> **Instructions for the task**
Reproduce exactly, and only, the lines below from the one containing "R108: 330k (DGND, W7) -> none" through the one containing "R3: 1.5k (+5V, SDA) -> 4.7k (+5V, SDA)".

(Dataset entries)

-=-=-=-=-

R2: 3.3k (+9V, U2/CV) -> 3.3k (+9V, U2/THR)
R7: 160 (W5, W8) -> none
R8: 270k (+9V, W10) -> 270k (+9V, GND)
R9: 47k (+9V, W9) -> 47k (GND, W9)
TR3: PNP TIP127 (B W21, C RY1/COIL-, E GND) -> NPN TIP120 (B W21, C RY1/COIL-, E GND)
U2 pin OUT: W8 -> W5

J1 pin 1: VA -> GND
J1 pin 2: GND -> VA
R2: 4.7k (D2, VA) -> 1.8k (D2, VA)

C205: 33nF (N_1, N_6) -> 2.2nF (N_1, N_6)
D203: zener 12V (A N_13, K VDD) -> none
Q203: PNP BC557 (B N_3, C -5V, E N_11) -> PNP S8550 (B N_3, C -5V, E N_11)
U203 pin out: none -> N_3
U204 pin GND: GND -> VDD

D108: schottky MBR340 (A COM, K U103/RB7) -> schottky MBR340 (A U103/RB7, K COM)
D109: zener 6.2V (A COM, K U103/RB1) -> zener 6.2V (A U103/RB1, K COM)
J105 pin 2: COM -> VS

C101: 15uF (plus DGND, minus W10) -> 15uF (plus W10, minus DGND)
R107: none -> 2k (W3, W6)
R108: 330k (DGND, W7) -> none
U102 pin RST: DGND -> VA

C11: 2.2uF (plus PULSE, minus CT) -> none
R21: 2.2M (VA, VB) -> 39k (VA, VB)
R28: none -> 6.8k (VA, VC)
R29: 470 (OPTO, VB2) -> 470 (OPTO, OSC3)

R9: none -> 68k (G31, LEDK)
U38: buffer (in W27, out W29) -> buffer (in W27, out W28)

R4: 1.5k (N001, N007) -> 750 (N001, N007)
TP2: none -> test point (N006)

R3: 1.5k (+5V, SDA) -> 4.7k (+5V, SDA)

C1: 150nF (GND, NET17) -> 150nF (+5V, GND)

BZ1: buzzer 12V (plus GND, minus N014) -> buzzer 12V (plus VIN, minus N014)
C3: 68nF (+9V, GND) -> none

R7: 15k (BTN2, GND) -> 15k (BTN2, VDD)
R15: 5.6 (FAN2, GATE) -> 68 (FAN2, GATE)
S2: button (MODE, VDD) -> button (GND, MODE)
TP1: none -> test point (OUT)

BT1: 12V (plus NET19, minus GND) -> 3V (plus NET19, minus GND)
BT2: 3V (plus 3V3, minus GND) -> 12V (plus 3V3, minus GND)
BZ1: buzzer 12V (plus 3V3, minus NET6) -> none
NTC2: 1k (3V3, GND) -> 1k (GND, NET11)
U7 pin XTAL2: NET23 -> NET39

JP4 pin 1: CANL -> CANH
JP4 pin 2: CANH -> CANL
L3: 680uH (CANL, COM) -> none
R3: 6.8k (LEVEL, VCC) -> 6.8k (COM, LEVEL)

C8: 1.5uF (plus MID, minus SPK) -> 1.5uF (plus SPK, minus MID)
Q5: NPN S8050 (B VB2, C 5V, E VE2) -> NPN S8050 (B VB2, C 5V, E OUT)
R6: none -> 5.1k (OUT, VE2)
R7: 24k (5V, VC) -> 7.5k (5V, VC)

-=-=-=-=-

> **Solution to the problem**
R108: 330k (DGND, W7) -> none
U102 pin RST: DGND -> VA

C11: 2.2uF (plus PULSE, minus CT) -> none
R21: 2.2M (VA, VB) -> 39k (VA, VB)
R28: none -> 6.8k (VA, VC)
R29: 470 (OPTO, VB2) -> 470 (OPTO, OSC3)

R9: none -> 68k (G31, LEDK)
U38: buffer (in W27, out W29) -> buffer (in W27, out W28)

R4: 1.5k (N001, N007) -> 750 (N001, N007)
TP2: none -> test point (N006)

R3: 1.5k (+5V, SDA) -> 4.7k (+5V, SDA)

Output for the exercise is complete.